Write out exactly, please, every line from the beginning of the entries to the line holding "rotated,green dumbbell,[359 352],,[253", and no pictures.

== Records provided ==

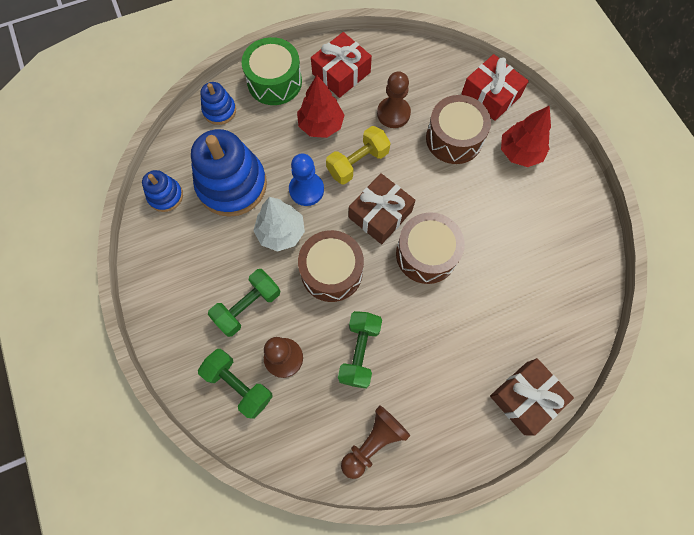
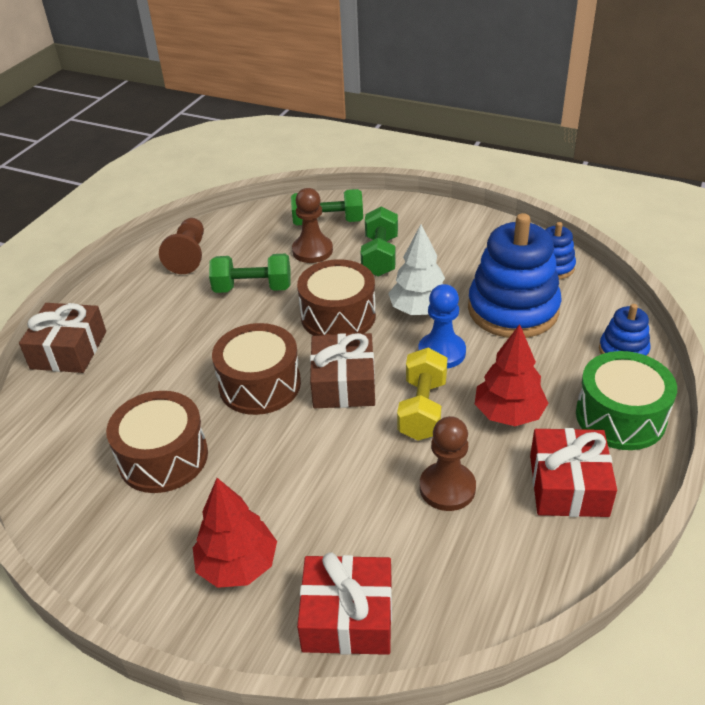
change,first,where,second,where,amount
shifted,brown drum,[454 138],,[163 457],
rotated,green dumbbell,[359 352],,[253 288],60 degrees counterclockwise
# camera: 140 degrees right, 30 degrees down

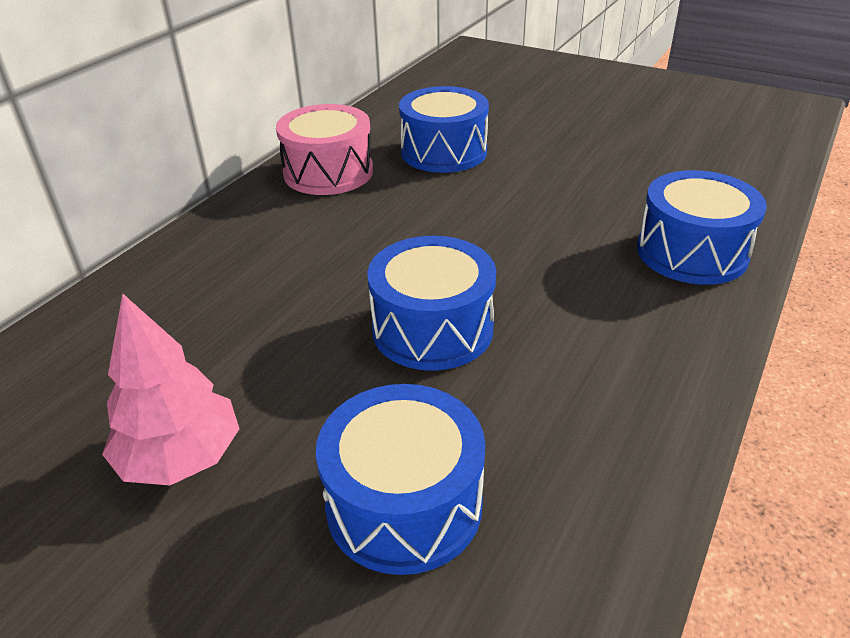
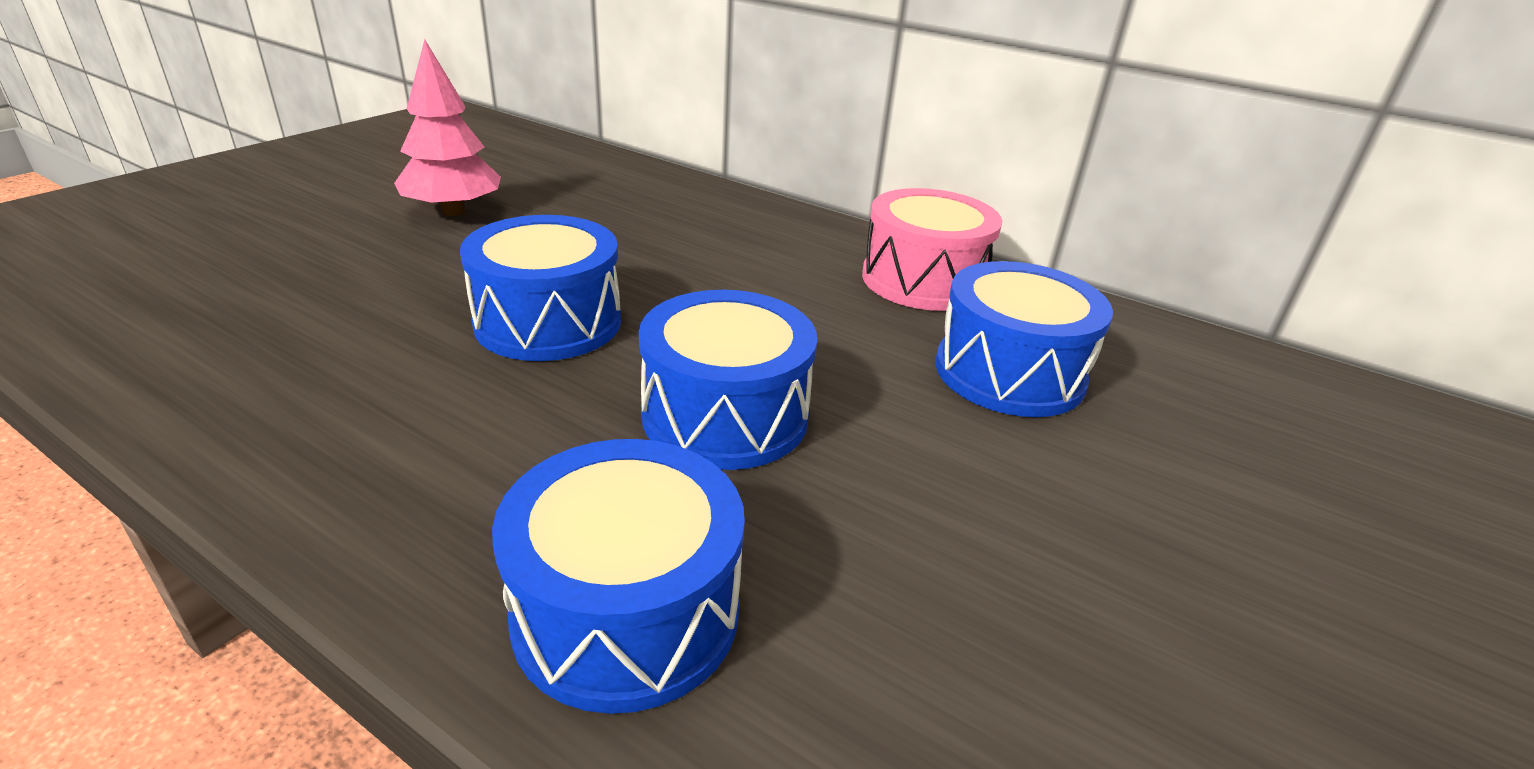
change,first,where,second,where,amount
shifted,blue drum,[404 504],,[725 415],
# camera: 90 degrees right, 5 degrees down

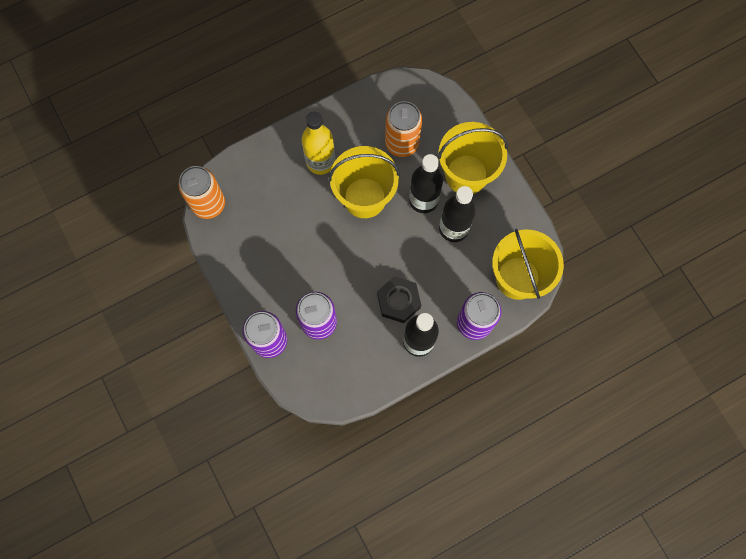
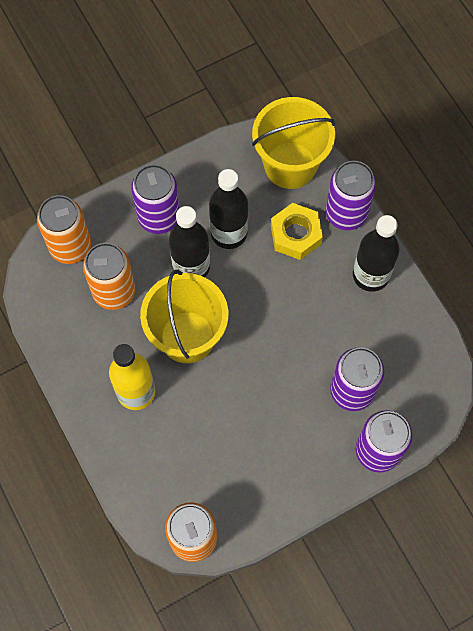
change,first,where,second,where,amount
gone,black nut,[398 301],,,
new,,,orange can,[70 246],
new,,,yellow nut,[295 235],
swapped,yellow bucket,[466 174],purple can,[159 217],
# camera: 90 degrees left, 5 degrees down

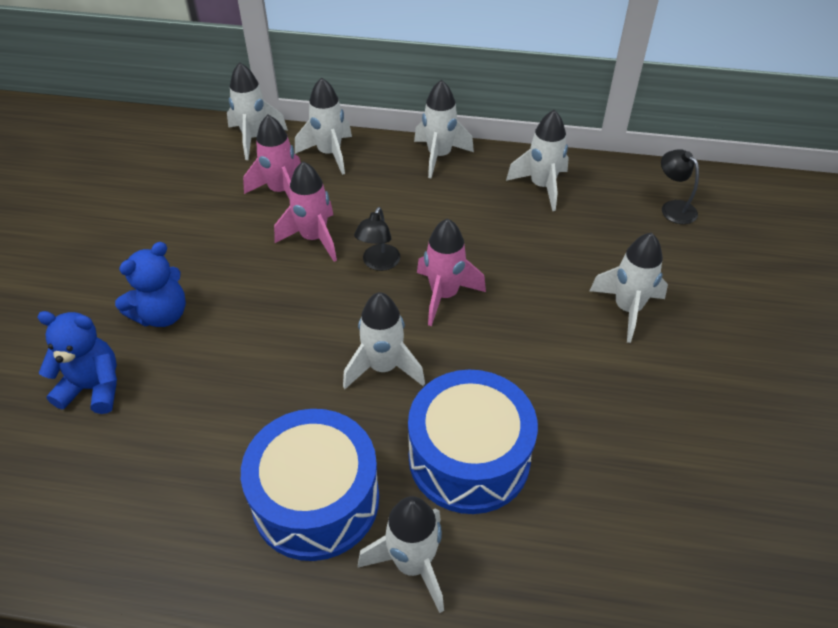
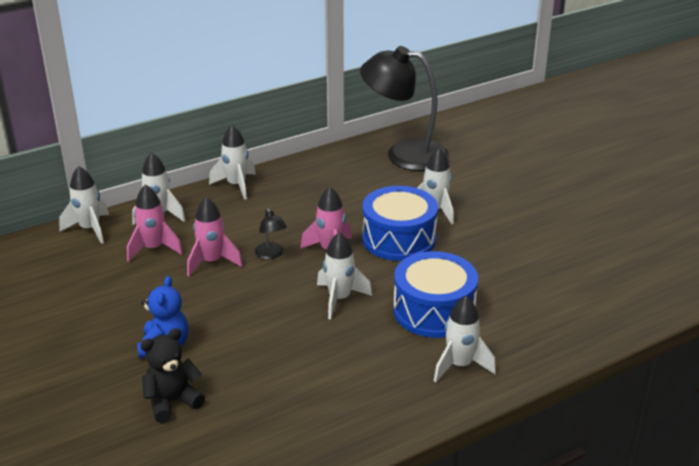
change,first,where,second,where,amount
gone,white rocket,[541 186],,,
shifted,blue drum,[316 500],,[399 239],
repainted,blue teddy bear,[93 388],black teddy bear,[172 402],
scaled,black lamp,[673 208],,[404 154],x2.46
# camera: 40 degrees left, 15 degrees down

===

Output below –
change,first,where,second,where,amount
shifted,brown drum,[454 138],,[163 457],
rotated,green dumbbell,[359 352],,[253 288],60 degrees counterclockwise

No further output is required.